━━━ INPUT FOR THIS TASK

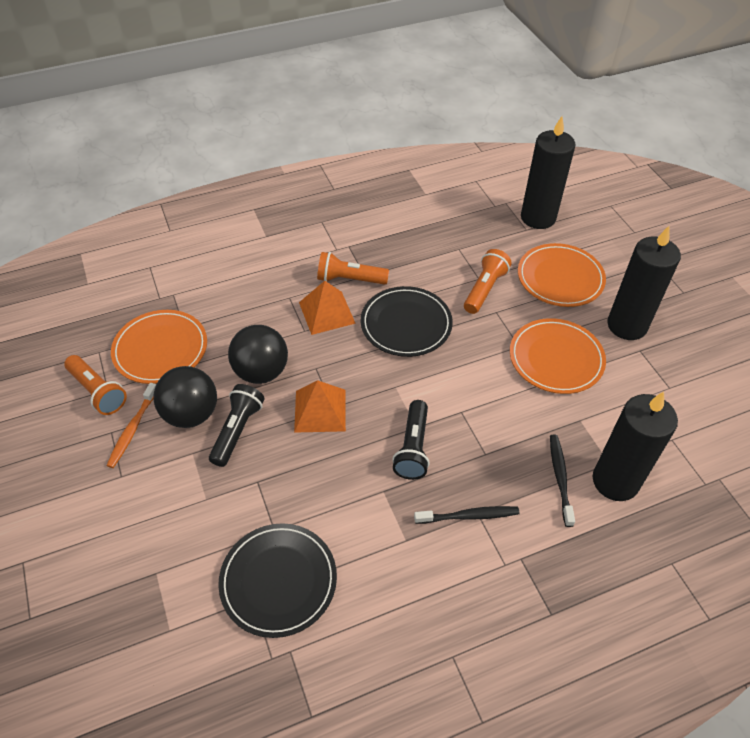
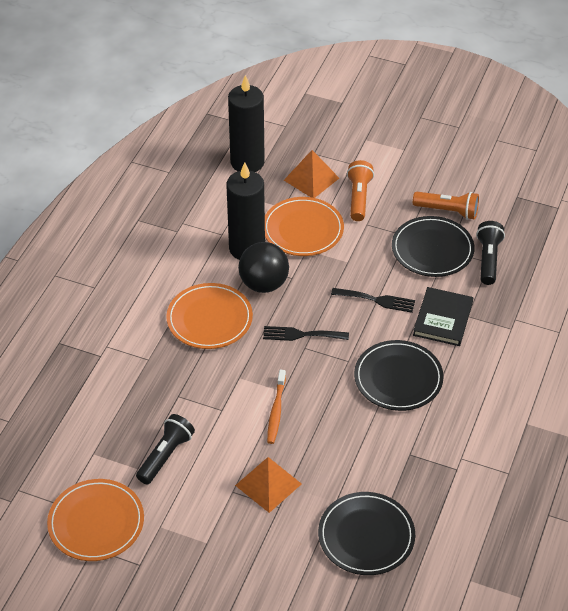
black ball: 2 -> 1
black book: 0 -> 1
black candle: 3 -> 2
black fork: 0 -> 2
black plate: 2 -> 3
black toothbrush: 2 -> 0
orange flashlight: 3 -> 2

━━━━━━

### TASK DIRECTIONS
Because the pictures are not wanted, retype only the text of every record, exactly as given.

### PROBLEM SOLUTION
black ball: 2 -> 1
black book: 0 -> 1
black candle: 3 -> 2
black fork: 0 -> 2
black plate: 2 -> 3
black toothbrush: 2 -> 0
orange flashlight: 3 -> 2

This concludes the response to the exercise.